EXERCISE AIM: From the data, return each line holding the word "slope".

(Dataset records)
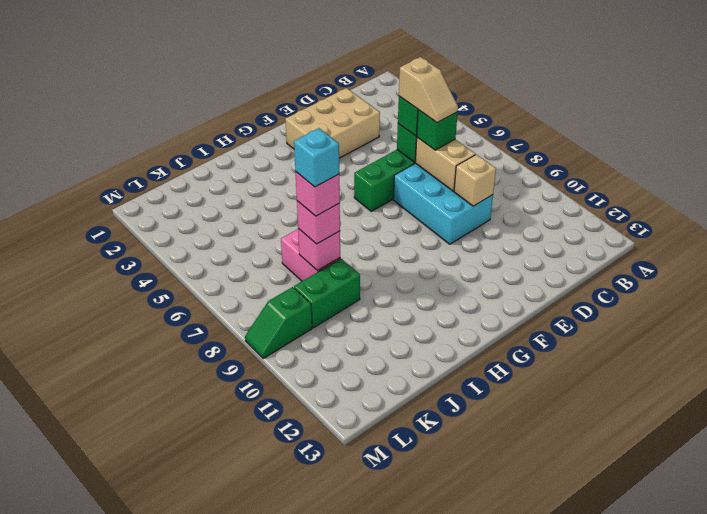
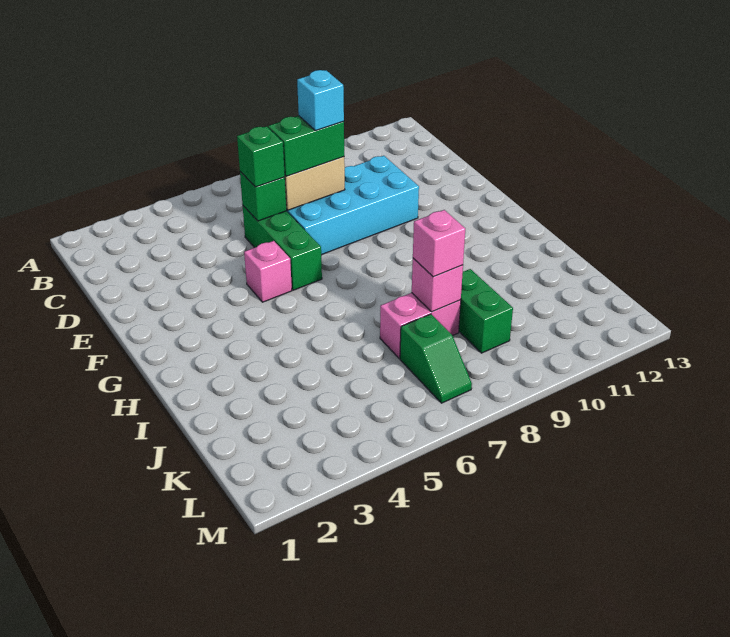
tan brick D2:F3 level 1 -> none
tan slope D6:D7 level 4 top 6 -> none
cyan brick D7:E9 level 1 -> cyan brick D7:E10 level 1
green brick D7 level 3 -> green brick D7:D8 level 3
tan brick D9 level 2 -> none
pink brick J8 level 4 -> pink brick F5 level 1
cyan brick J8 level 5 -> cyan brick D8 level 4
green slope L9:M9 level 1 top L -> green slope K7:L7 level 1 top K

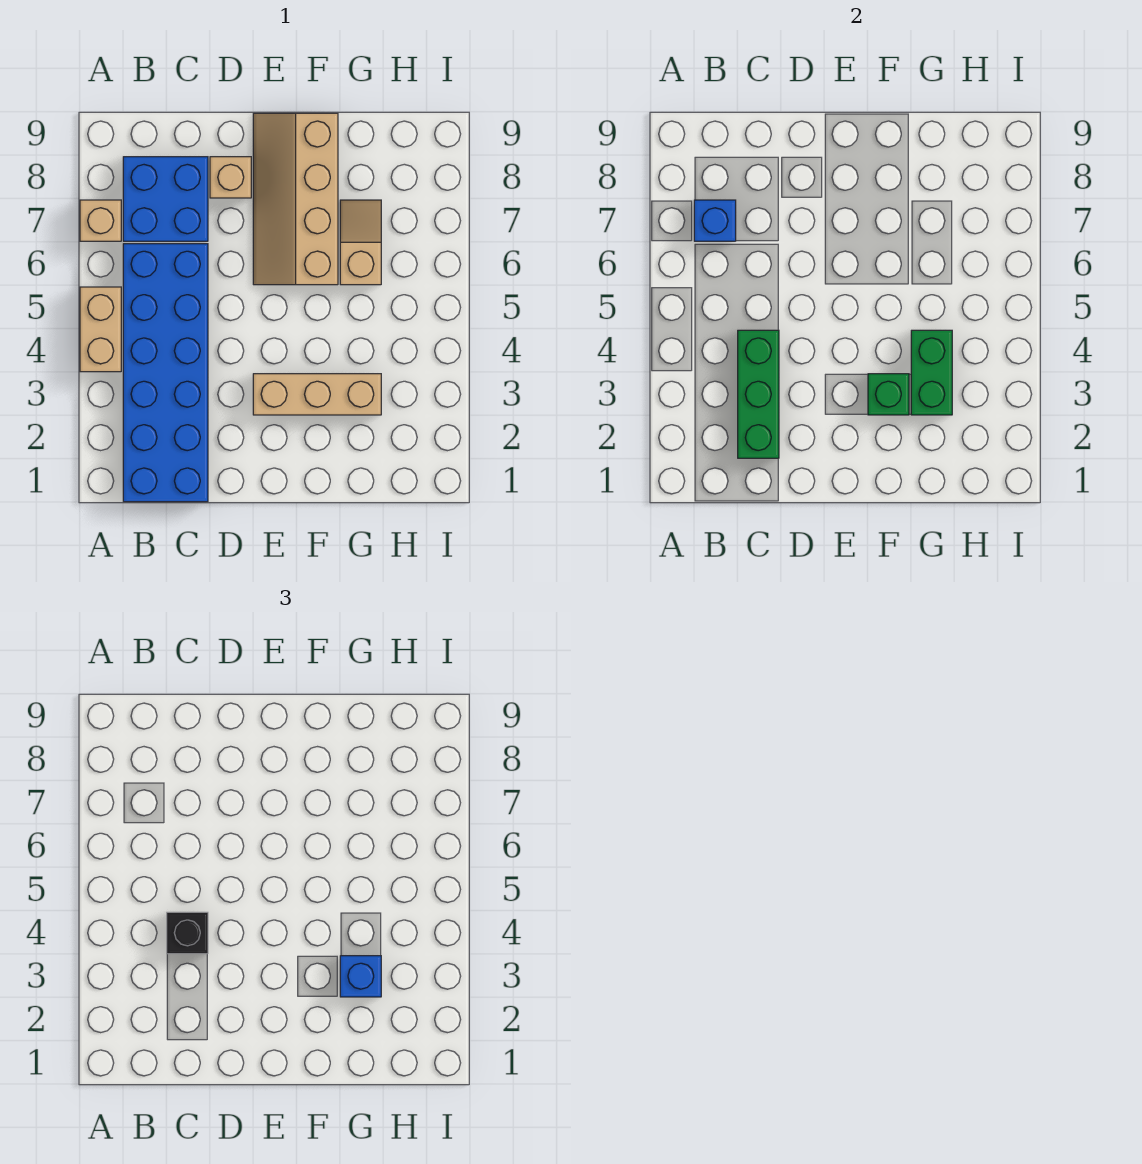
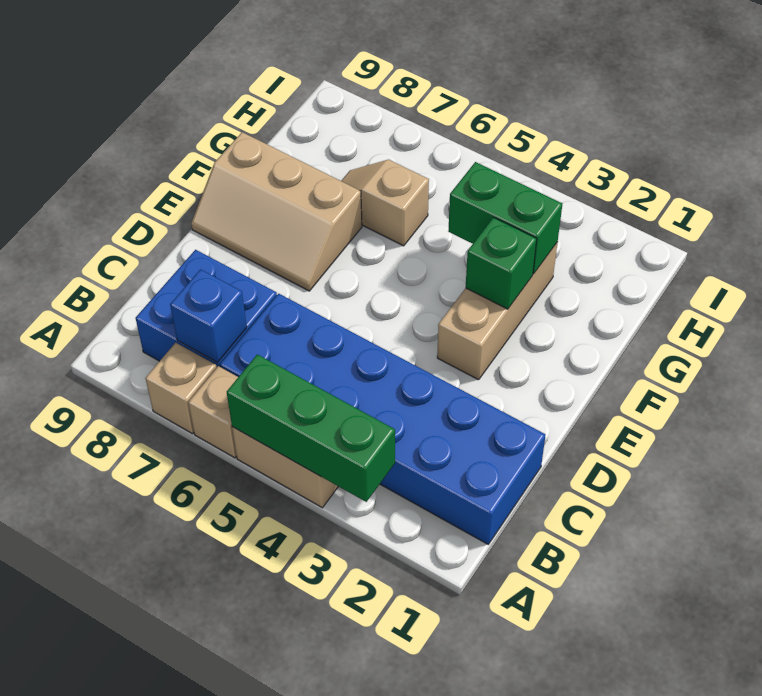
green brick C2:C4 level 2 -> green brick A3:A5 level 2
black brick C4 level 3 -> none
tan brick D8 level 1 -> tan brick A6 level 1
tan slope E6:F9 level 1 top F -> tan slope E7:F9 level 1 top F
blue brick G3 level 3 -> none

WRITTEN SOLUTION:
tan slope D6:D7 level 4 top 6 -> none
green slope L9:M9 level 1 top L -> green slope K7:L7 level 1 top K
tan slope E6:F9 level 1 top F -> tan slope E7:F9 level 1 top F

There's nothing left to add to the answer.